*** RECORDS TO PROCESS Section Begins ***

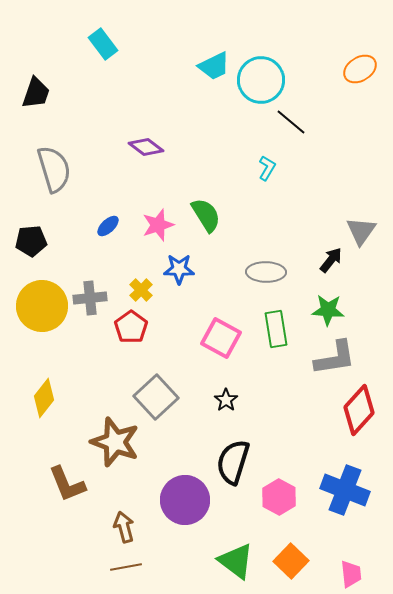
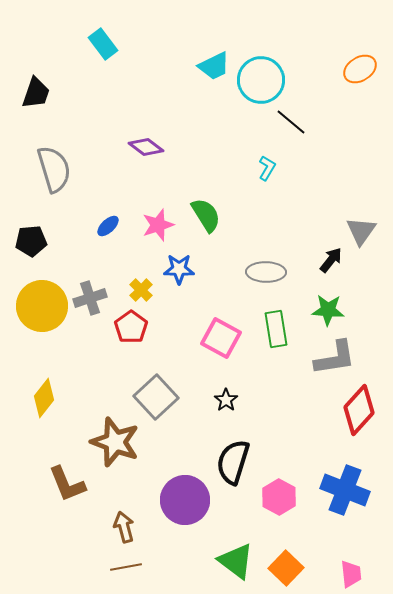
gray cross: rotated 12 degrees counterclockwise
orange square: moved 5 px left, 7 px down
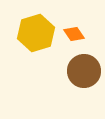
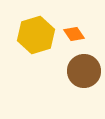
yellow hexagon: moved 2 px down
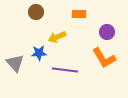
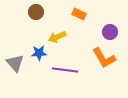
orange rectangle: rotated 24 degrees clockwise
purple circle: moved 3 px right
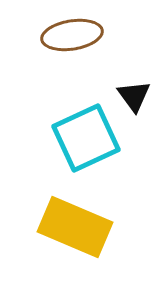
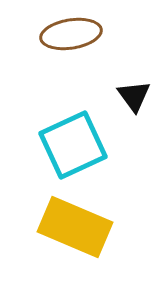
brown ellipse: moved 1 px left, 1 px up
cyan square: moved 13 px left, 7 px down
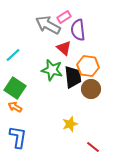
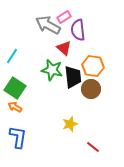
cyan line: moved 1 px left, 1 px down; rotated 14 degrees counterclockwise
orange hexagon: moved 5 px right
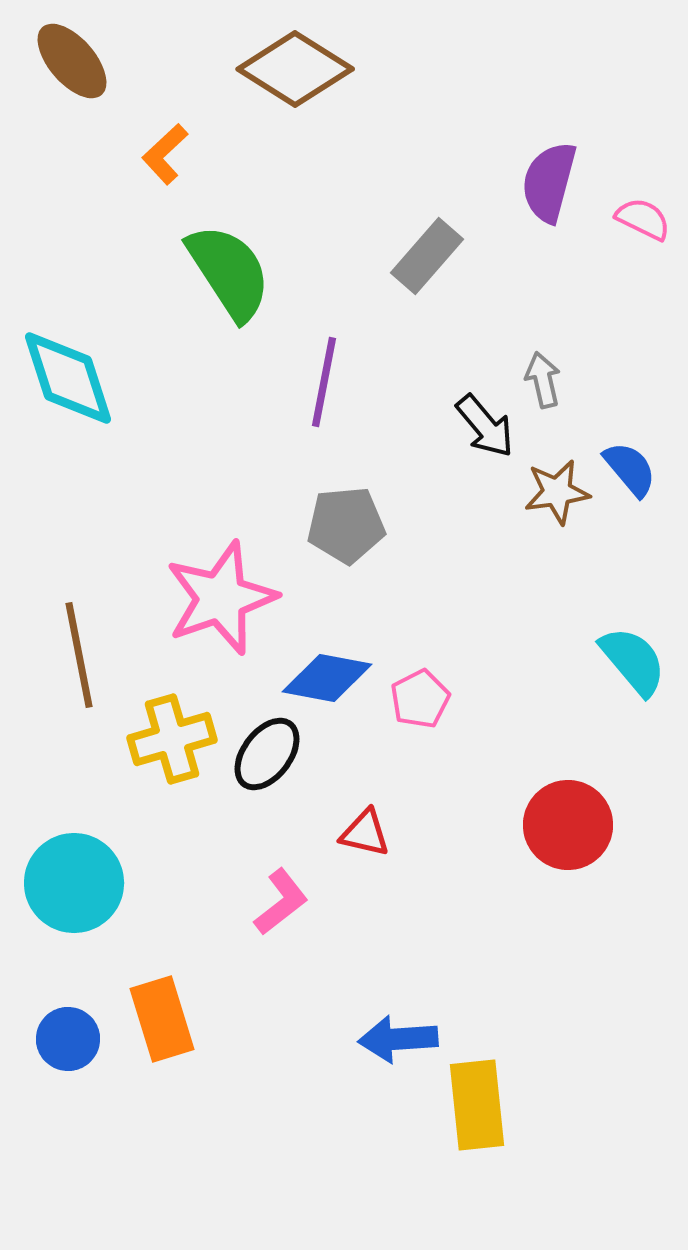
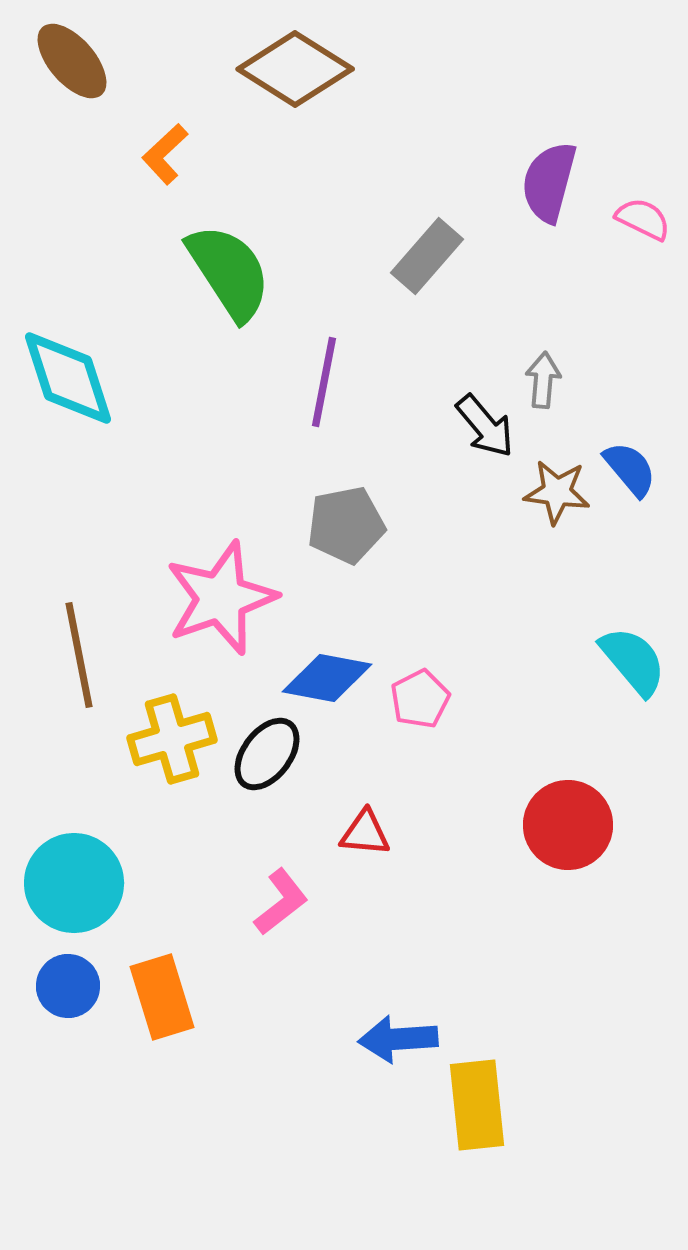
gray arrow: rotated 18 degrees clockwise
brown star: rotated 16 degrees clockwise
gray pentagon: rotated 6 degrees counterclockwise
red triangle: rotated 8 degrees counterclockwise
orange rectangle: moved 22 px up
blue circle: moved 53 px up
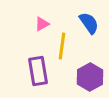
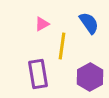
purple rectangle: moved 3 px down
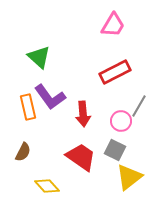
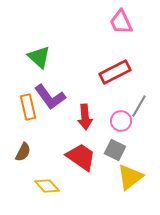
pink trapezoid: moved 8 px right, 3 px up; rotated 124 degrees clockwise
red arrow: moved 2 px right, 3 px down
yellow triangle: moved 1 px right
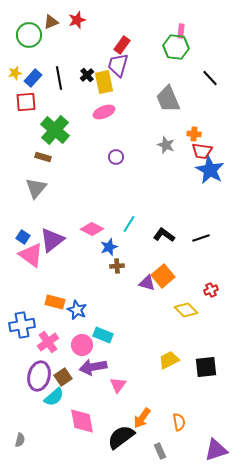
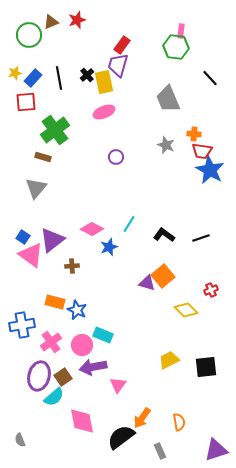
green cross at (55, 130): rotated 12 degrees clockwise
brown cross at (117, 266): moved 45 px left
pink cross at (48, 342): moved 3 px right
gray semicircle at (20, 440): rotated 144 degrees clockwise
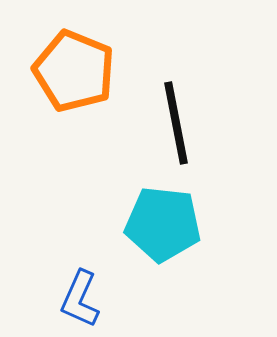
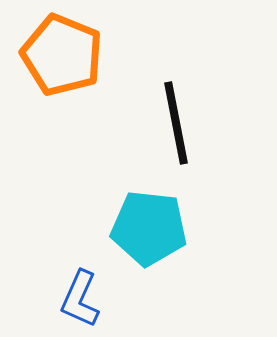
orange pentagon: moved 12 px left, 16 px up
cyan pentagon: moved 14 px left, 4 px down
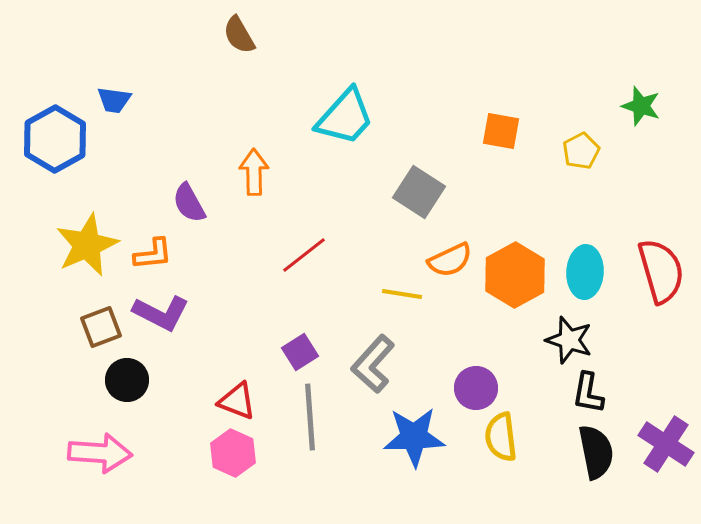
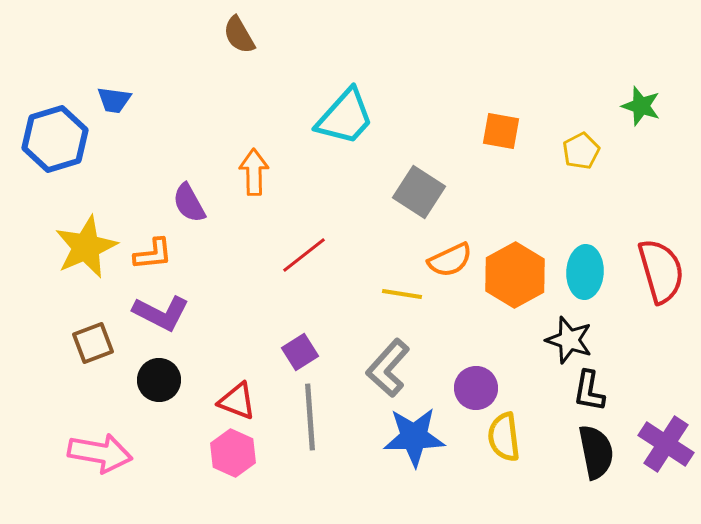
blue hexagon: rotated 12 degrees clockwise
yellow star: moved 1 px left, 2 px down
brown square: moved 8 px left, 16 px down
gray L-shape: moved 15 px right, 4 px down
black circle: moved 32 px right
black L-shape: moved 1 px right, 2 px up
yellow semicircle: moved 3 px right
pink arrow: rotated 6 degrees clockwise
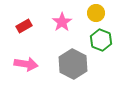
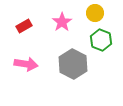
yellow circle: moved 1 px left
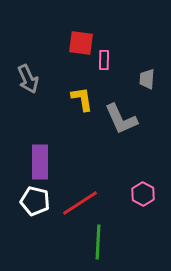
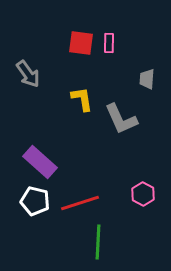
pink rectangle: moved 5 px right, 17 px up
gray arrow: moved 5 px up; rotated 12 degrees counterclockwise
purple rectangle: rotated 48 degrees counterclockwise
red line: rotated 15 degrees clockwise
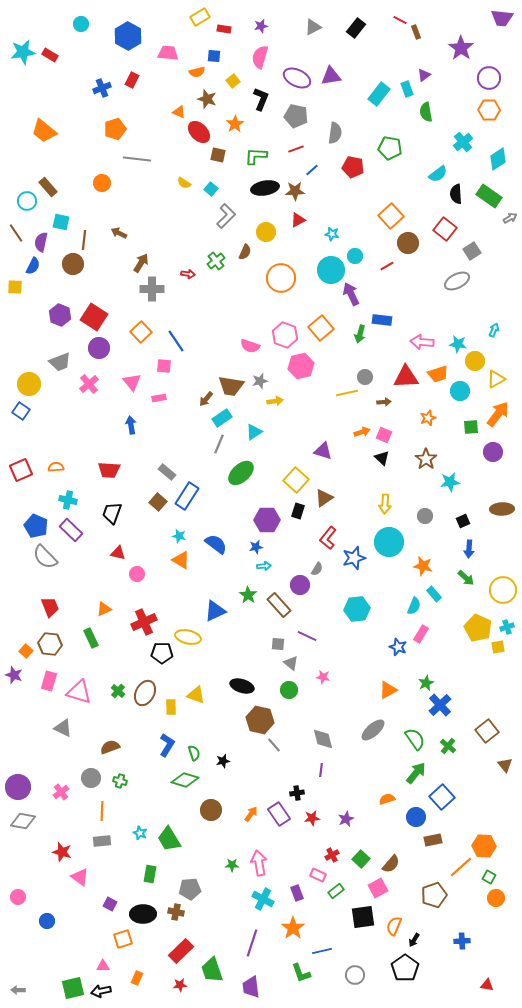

*** RECORDS TO PROCESS Section Ends ***

§ **WHAT TO PRODUCE**: Leave the pictures out, and please copy only the lines from the one with "red triangle: rotated" through the end of the listing.

§ **EXERCISE RESULT**:
red triangle: rotated 8 degrees counterclockwise
orange rectangle: moved 22 px up
blue circle: moved 53 px up
purple rectangle: moved 3 px down
pink trapezoid: moved 8 px right, 3 px up; rotated 124 degrees clockwise
red arrow: moved 2 px right, 3 px down
yellow triangle: moved 1 px right
green cross at (55, 130): rotated 12 degrees clockwise
brown cross at (117, 266): moved 45 px left
pink cross at (48, 342): moved 3 px right
gray semicircle at (20, 440): rotated 144 degrees clockwise
orange pentagon: moved 12 px left, 16 px up
cyan pentagon: moved 14 px left, 4 px down
blue hexagon: rotated 12 degrees clockwise
yellow star: moved 1 px left, 2 px down
brown square: moved 8 px left, 16 px down
gray L-shape: moved 15 px right, 4 px down
black circle: moved 32 px right
black L-shape: moved 1 px right, 2 px up
yellow semicircle: moved 3 px right
pink arrow: rotated 6 degrees clockwise
yellow circle: moved 1 px left
pink rectangle: moved 5 px right, 17 px up
gray arrow: moved 5 px up; rotated 12 degrees counterclockwise
purple rectangle: rotated 48 degrees counterclockwise
red line: rotated 15 degrees clockwise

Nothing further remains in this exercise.